__Your task__.
Your task is to repeat all of the data exactly while excluding the pictures.

__Given material__.
--*--

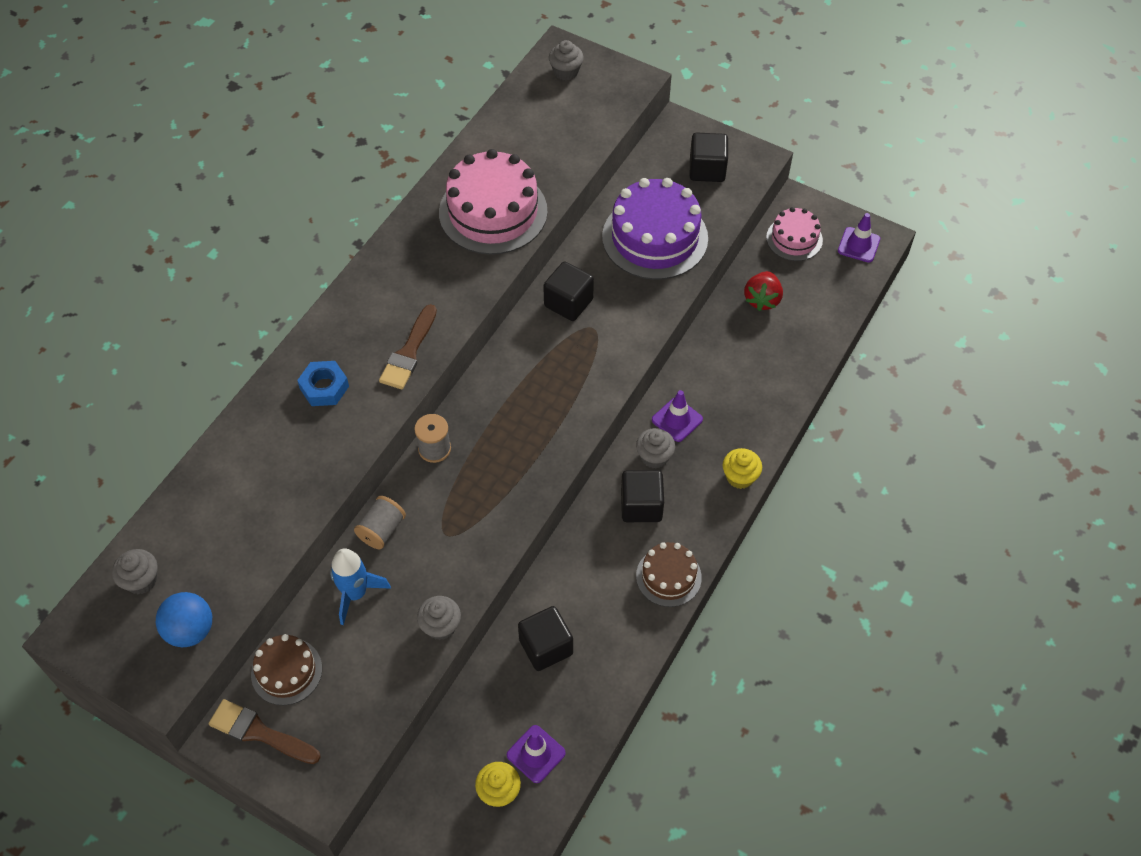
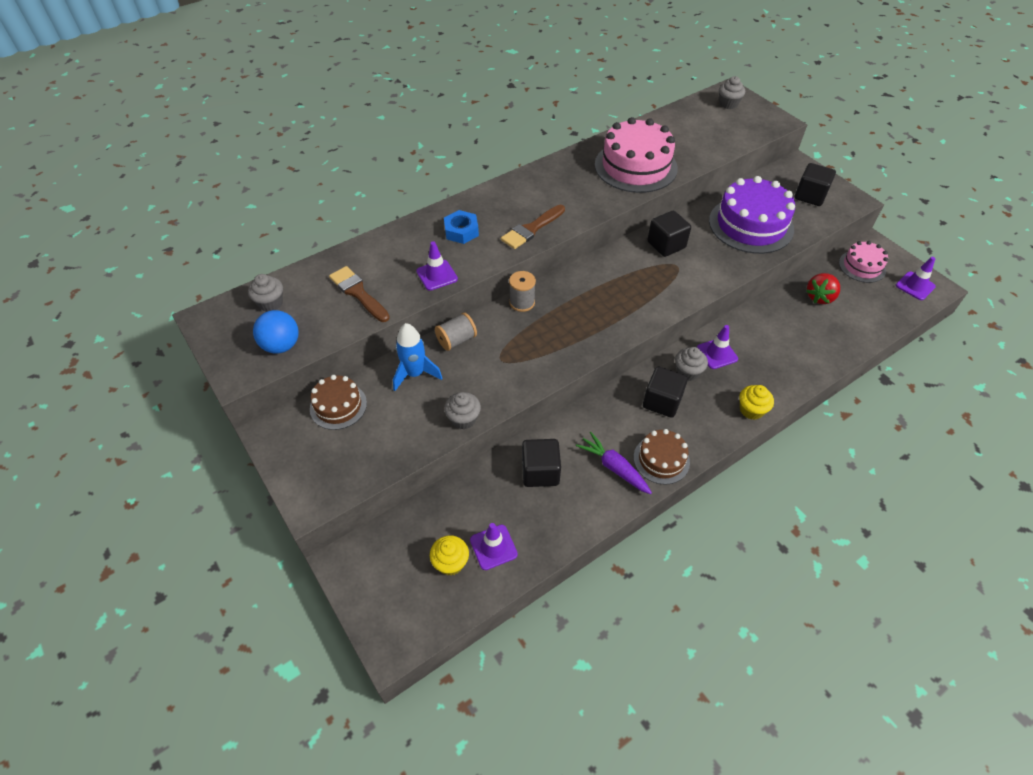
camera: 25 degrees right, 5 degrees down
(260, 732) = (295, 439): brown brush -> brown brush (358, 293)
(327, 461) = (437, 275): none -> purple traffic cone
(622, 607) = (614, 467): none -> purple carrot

--*--

__Answer space__.
camera: 25 degrees right, 5 degrees down
(260, 732) = (295, 439): brown brush -> brown brush (358, 293)
(327, 461) = (437, 275): none -> purple traffic cone
(622, 607) = (614, 467): none -> purple carrot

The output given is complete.